Images should be omitted while the rest of the data is duplicated exactly.

**Available data**
BEGIN

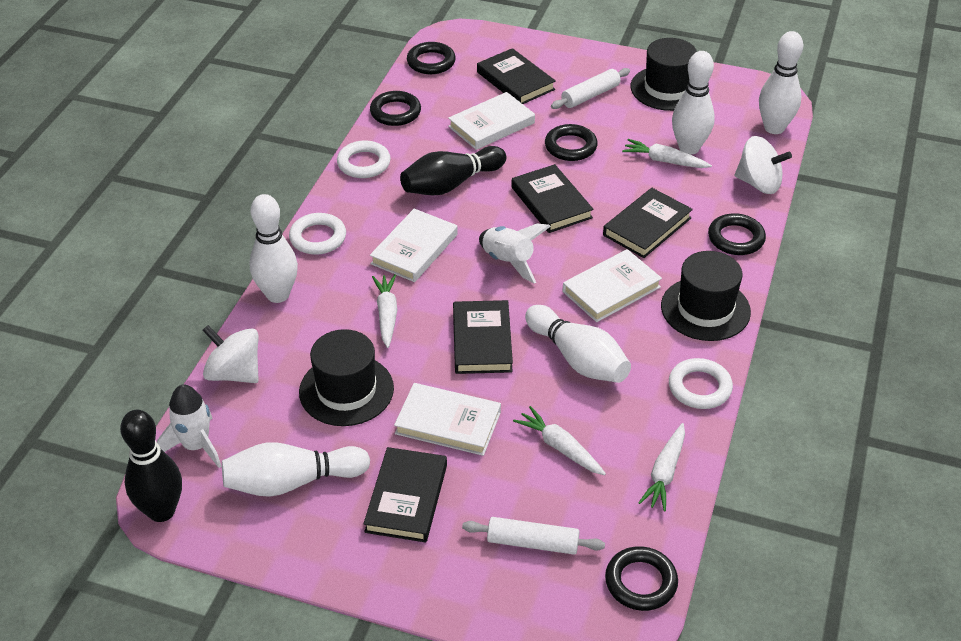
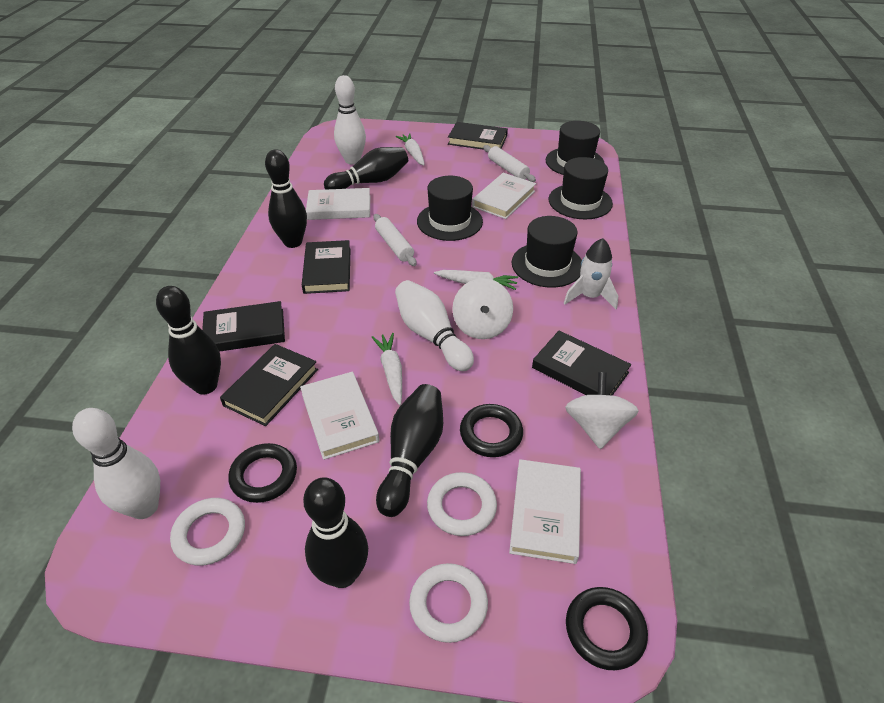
black bowling pin: 2 -> 5
black hat: 3 -> 4
black ring: 5 -> 3
white bowling pin: 5 -> 3
white carrot: 4 -> 3
white rocket: 2 -> 1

END

**Solution**
black bowling pin: 2 -> 5
black hat: 3 -> 4
black ring: 5 -> 3
white bowling pin: 5 -> 3
white carrot: 4 -> 3
white rocket: 2 -> 1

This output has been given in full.